» PROBLEM TO WORK ON
How many lines in the records below include "green"? Answer with the number only.

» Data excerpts
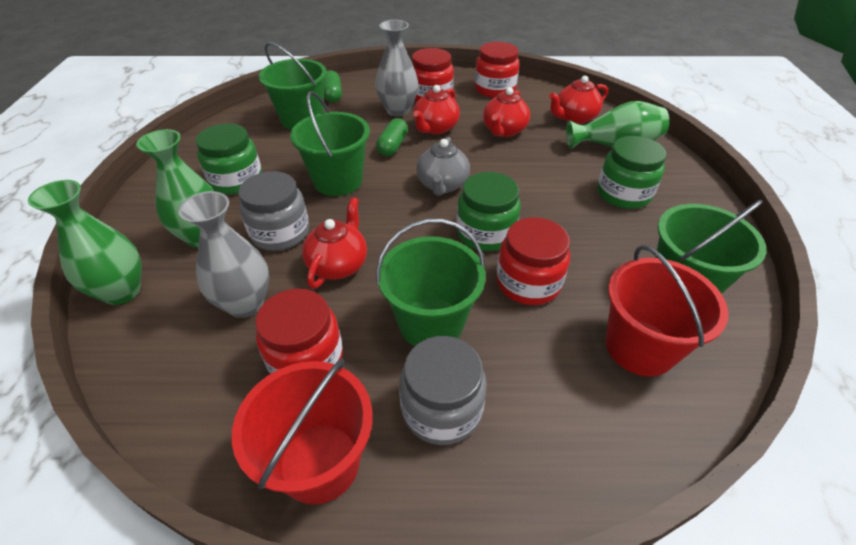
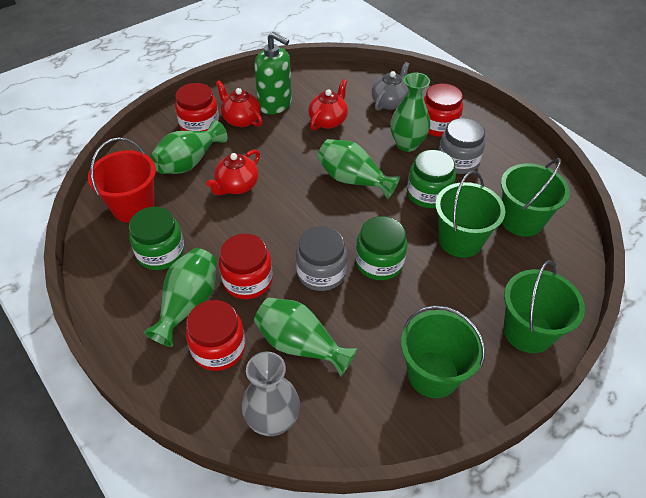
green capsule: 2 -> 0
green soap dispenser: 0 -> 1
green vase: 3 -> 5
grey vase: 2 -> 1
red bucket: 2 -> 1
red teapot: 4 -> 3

» EXPECTED ANSWER
3